## EXERCISE REQUIREMENTS
The entries below contain pictures, which are to be left out; write out exactly, and only, the lines from the line with "turquoise_netadusek [215, 248, 313, 348]" up to and including the line with "pink_palomex [190, 81, 291, 202]".
━━━ SUPPLIED MATERIAL ━━━
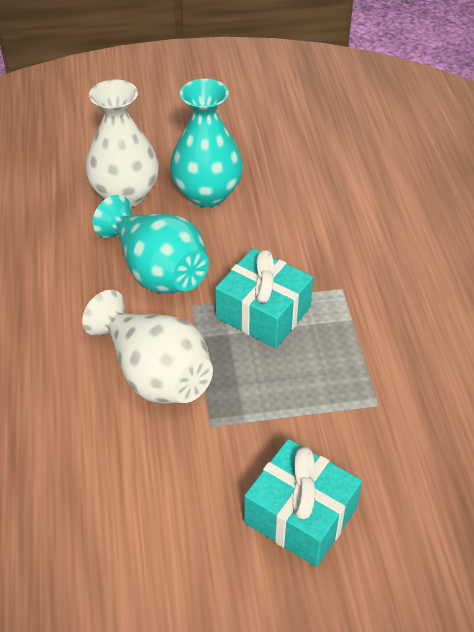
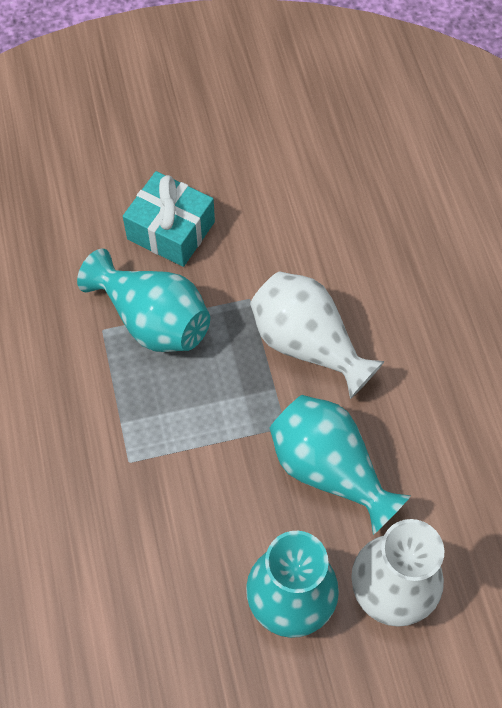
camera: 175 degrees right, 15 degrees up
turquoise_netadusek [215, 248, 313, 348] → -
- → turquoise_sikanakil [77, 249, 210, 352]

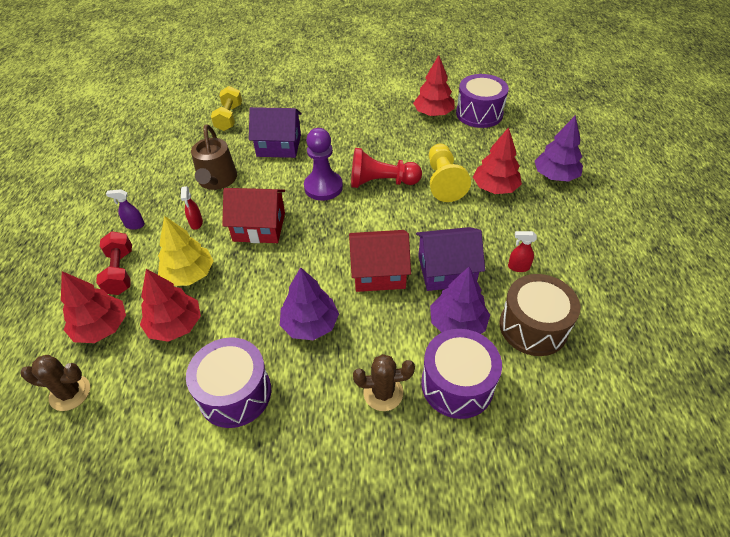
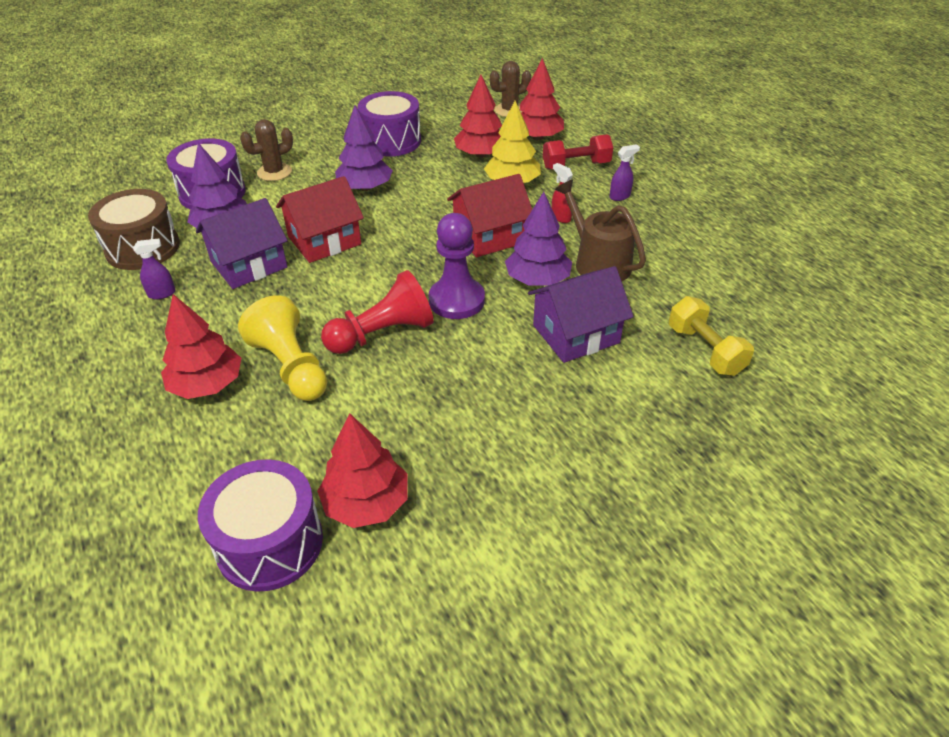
camera: 150 degrees right, 5 degrees down
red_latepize [96, 231, 132, 295] → red_latepize [543, 134, 613, 170], 60 degrees counterclockwise
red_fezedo [508, 231, 537, 272] → purple_fezedo [133, 238, 176, 299]
purple_fonizin [535, 115, 583, 182] → purple_fonizin [505, 192, 572, 286], relocated

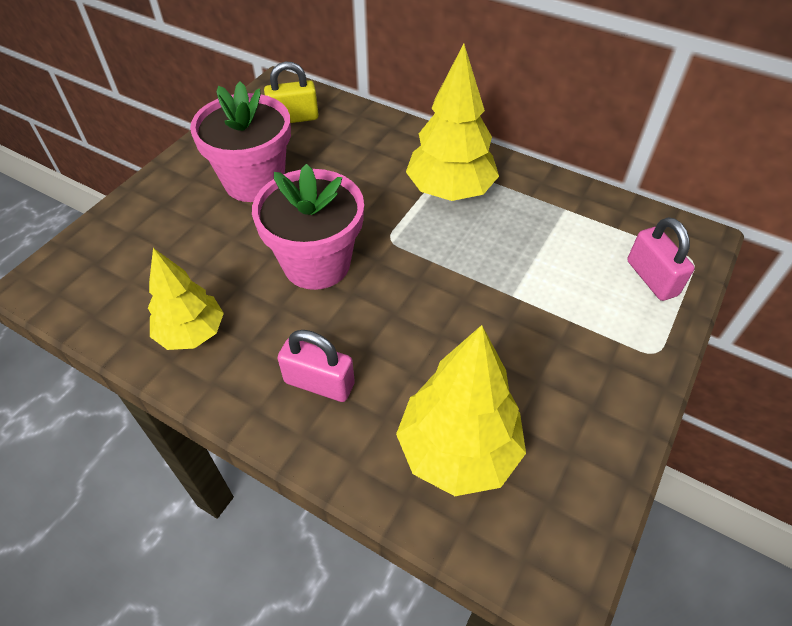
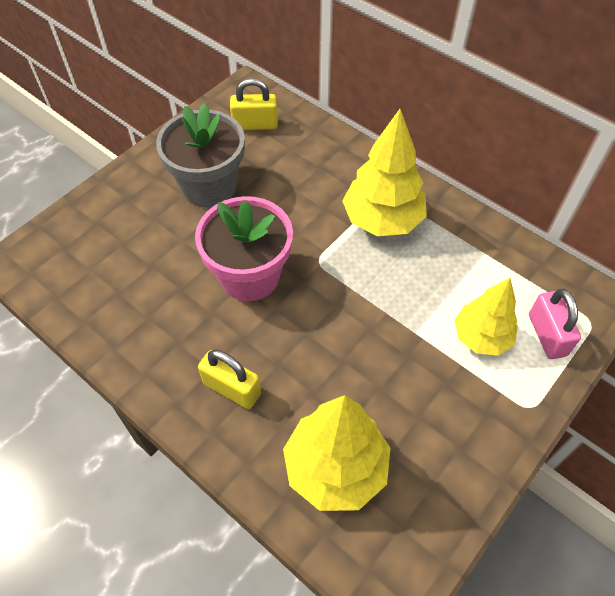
camera: 10 degrees right, 5 degrees up
yellow_fonizin [148, 248, 224, 350] → yellow_fonizin [455, 278, 518, 356], relocated
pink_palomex [190, 81, 291, 202] → grey_palomex [156, 103, 245, 207]
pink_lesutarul [277, 330, 355, 402] → yellow_lesutarul [198, 349, 261, 409]

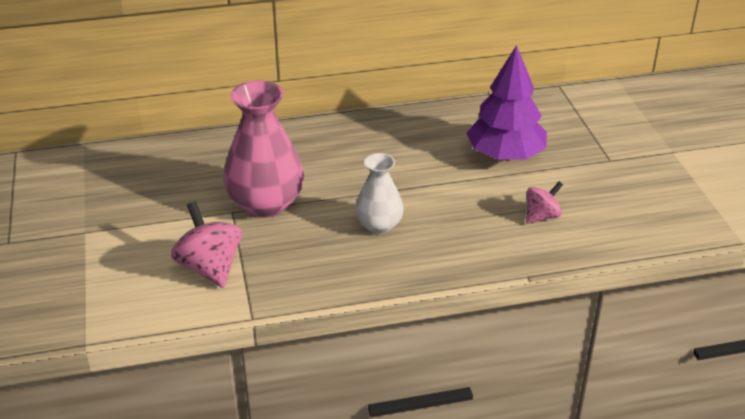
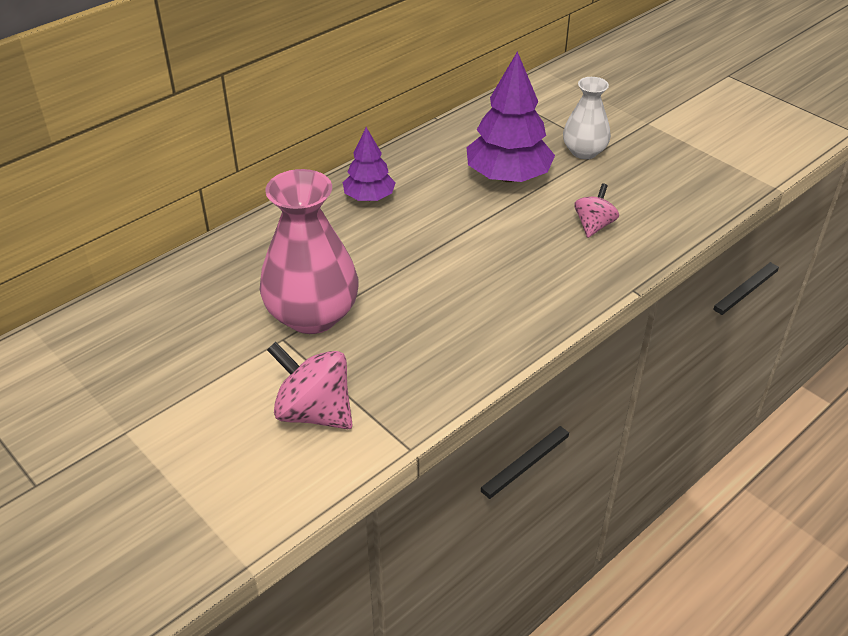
camera: 30 degrees left, 5 degrees up
white_sikanakil [355, 153, 404, 234] → white_sikanakil [563, 77, 611, 159], relocated
- → purple_fonizin [343, 127, 396, 201]

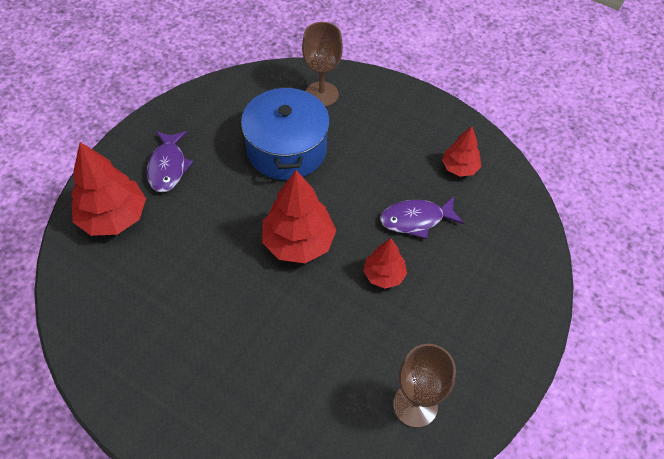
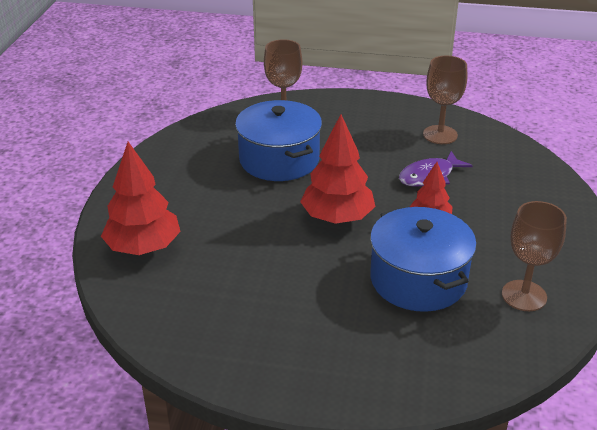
camera: 20 degrees left, 20 degrees down
purple_zofufun [147, 131, 193, 193] → -
red_fonizin [442, 126, 481, 177] → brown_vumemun [423, 56, 467, 144]
- → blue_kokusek [370, 207, 477, 312]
━━━
## ANSWER SPACE
turquoise_netadusek [215, 248, 313, 348] → -
- → turquoise_sikanakil [77, 249, 210, 352]

camera: 150 degrees right, 5 degrees down
red_latepize [96, 231, 132, 295] → red_latepize [543, 134, 613, 170], 60 degrees counterclockwise
red_fezedo [508, 231, 537, 272] → purple_fezedo [133, 238, 176, 299]
purple_fonizin [535, 115, 583, 182] → purple_fonizin [505, 192, 572, 286], relocated

camera: 10 degrees right, 5 degrees up
yellow_fonizin [148, 248, 224, 350] → yellow_fonizin [455, 278, 518, 356], relocated
pink_palomex [190, 81, 291, 202] → grey_palomex [156, 103, 245, 207]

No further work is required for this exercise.